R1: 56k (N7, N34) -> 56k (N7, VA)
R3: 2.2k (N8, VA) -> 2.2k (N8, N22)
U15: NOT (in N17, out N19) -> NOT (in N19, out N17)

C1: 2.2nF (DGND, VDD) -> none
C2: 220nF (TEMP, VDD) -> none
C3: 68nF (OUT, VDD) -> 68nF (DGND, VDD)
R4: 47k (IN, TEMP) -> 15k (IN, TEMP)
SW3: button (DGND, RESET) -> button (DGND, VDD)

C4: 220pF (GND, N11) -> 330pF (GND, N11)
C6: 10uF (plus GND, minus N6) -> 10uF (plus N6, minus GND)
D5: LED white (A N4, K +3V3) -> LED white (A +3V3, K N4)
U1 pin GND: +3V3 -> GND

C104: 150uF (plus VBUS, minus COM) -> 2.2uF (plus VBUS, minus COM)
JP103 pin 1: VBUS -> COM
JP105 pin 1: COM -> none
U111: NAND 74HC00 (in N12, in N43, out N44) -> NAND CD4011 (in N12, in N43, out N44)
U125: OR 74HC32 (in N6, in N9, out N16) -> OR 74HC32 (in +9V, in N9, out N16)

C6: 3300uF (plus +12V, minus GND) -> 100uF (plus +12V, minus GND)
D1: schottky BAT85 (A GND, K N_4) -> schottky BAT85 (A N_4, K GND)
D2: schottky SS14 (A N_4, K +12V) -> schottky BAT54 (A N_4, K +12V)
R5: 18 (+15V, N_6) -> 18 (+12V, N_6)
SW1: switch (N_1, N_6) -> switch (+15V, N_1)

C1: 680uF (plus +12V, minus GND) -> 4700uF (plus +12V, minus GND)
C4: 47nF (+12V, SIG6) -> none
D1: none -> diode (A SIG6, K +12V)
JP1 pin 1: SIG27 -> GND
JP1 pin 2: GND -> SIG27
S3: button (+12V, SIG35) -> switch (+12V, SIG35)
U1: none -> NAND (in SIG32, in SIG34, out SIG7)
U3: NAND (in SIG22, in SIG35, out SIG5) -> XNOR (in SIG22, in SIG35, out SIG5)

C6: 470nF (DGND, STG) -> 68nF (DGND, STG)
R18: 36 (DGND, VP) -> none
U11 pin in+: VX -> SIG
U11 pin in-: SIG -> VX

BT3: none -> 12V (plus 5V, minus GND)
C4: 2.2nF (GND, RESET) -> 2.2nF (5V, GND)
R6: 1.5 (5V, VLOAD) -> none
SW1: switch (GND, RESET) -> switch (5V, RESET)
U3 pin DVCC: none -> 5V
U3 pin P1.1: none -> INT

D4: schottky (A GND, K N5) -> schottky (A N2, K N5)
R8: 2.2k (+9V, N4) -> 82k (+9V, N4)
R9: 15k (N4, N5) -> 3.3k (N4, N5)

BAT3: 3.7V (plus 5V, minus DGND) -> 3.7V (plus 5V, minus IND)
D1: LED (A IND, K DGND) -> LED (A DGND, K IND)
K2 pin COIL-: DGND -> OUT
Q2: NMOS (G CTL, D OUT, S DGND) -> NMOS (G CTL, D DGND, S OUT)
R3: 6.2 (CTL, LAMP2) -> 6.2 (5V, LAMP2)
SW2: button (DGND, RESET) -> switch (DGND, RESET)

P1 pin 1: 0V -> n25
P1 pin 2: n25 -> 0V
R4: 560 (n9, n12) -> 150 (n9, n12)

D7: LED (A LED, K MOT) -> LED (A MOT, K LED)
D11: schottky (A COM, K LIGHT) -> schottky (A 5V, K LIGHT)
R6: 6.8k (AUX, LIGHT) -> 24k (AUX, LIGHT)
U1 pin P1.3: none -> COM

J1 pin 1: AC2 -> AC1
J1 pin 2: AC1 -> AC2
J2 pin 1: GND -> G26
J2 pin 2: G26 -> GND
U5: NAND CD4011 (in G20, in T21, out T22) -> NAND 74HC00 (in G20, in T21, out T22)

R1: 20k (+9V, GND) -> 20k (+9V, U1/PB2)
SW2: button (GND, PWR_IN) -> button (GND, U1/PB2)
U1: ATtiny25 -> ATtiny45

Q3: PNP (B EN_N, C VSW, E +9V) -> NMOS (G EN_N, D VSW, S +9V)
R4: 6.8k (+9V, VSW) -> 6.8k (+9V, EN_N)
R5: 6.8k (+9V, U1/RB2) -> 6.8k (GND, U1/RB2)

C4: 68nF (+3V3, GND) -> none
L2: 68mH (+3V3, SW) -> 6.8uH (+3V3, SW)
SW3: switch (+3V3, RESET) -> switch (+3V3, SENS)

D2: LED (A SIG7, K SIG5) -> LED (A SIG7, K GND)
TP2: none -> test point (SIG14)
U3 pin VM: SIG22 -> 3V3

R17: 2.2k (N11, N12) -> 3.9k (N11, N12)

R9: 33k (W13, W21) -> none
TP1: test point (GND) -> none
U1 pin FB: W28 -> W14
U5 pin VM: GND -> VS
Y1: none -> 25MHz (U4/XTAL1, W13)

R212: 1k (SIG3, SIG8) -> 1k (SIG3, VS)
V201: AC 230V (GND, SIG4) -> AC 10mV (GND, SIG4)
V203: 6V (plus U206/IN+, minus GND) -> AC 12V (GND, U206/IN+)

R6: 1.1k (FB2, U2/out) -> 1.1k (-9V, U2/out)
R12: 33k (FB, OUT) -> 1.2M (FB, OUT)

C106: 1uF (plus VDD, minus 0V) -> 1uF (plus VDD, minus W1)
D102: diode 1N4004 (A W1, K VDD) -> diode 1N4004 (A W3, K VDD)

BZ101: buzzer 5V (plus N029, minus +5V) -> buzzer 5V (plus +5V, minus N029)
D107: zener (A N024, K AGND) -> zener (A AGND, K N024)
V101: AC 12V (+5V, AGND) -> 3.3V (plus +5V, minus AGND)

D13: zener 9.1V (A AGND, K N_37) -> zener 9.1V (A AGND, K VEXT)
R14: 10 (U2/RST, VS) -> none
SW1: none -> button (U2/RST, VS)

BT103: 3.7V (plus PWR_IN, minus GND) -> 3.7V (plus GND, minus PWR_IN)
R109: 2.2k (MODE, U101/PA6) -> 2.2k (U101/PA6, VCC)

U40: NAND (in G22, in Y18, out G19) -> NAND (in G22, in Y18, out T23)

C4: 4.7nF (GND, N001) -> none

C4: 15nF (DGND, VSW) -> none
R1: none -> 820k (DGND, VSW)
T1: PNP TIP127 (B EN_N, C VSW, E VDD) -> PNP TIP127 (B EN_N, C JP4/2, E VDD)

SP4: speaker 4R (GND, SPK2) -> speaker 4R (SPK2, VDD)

**********

Task: The answer is the lines above between the line holding "TP2: none -> test point (SIG14)" and the line holding "D107: zener (A", inclusive, each written out exactly, and no others.

Finished exercise:
TP2: none -> test point (SIG14)
U3 pin VM: SIG22 -> 3V3

R17: 2.2k (N11, N12) -> 3.9k (N11, N12)

R9: 33k (W13, W21) -> none
TP1: test point (GND) -> none
U1 pin FB: W28 -> W14
U5 pin VM: GND -> VS
Y1: none -> 25MHz (U4/XTAL1, W13)

R212: 1k (SIG3, SIG8) -> 1k (SIG3, VS)
V201: AC 230V (GND, SIG4) -> AC 10mV (GND, SIG4)
V203: 6V (plus U206/IN+, minus GND) -> AC 12V (GND, U206/IN+)

R6: 1.1k (FB2, U2/out) -> 1.1k (-9V, U2/out)
R12: 33k (FB, OUT) -> 1.2M (FB, OUT)

C106: 1uF (plus VDD, minus 0V) -> 1uF (plus VDD, minus W1)
D102: diode 1N4004 (A W1, K VDD) -> diode 1N4004 (A W3, K VDD)

BZ101: buzzer 5V (plus N029, minus +5V) -> buzzer 5V (plus +5V, minus N029)
D107: zener (A N024, K AGND) -> zener (A AGND, K N024)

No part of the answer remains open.